**TASK OBJECTIVE**
Make an exact copy of the entries that come next.

[Object tracking records]
============================================================
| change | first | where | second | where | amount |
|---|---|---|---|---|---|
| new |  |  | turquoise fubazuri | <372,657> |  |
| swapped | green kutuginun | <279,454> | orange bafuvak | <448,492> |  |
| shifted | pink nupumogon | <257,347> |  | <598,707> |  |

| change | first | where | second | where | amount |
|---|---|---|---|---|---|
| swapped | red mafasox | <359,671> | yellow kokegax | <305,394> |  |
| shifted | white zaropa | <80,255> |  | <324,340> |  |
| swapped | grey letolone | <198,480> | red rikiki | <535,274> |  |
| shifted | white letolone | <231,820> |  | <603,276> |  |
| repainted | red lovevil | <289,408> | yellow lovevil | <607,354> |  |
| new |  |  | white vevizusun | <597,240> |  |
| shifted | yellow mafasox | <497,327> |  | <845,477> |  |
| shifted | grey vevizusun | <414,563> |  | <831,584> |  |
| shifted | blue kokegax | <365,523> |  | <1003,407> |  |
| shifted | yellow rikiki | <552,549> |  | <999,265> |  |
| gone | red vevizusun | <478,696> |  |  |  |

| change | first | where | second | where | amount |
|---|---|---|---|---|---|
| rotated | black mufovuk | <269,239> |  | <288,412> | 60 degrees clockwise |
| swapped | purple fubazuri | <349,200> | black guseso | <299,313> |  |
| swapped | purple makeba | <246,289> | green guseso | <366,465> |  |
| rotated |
============================================================
**RESULT**
| change | first | where | second | where | amount |
|---|---|---|---|---|---|
| new |  |  | turquoise fubazuri | <372,657> |  |
| swapped | green kutuginun | <279,454> | orange bafuvak | <448,492> |  |
| shifted | pink nupumogon | <257,347> |  | <598,707> |  |

| change | first | where | second | where | amount |
|---|---|---|---|---|---|
| swapped | red mafasox | <359,671> | yellow kokegax | <305,394> |  |
| shifted | white zaropa | <80,255> |  | <324,340> |  |
| swapped | grey letolone | <198,480> | red rikiki | <535,274> |  |
| shifted | white letolone | <231,820> |  | <603,276> |  |
| repainted | red lovevil | <289,408> | yellow lovevil | <607,354> |  |
| new |  |  | white vevizusun | <597,240> |  |
| shifted | yellow mafasox | <497,327> |  | <845,477> |  |
| shifted | grey vevizusun | <414,563> |  | <831,584> |  |
| shifted | blue kokegax | <365,523> |  | <1003,407> |  |
| shifted | yellow rikiki | <552,549> |  | <999,265> |  |
| gone | red vevizusun | <478,696> |  |  |  |

| change | first | where | second | where | amount |
|---|---|---|---|---|---|
| rotated | black mufovuk | <269,239> |  | <288,412> | 60 degrees clockwise |
| swapped | purple fubazuri | <349,200> | black guseso | <299,313> |  |
| swapped | purple makeba | <246,289> | green guseso | <366,465> |  |
| rotated |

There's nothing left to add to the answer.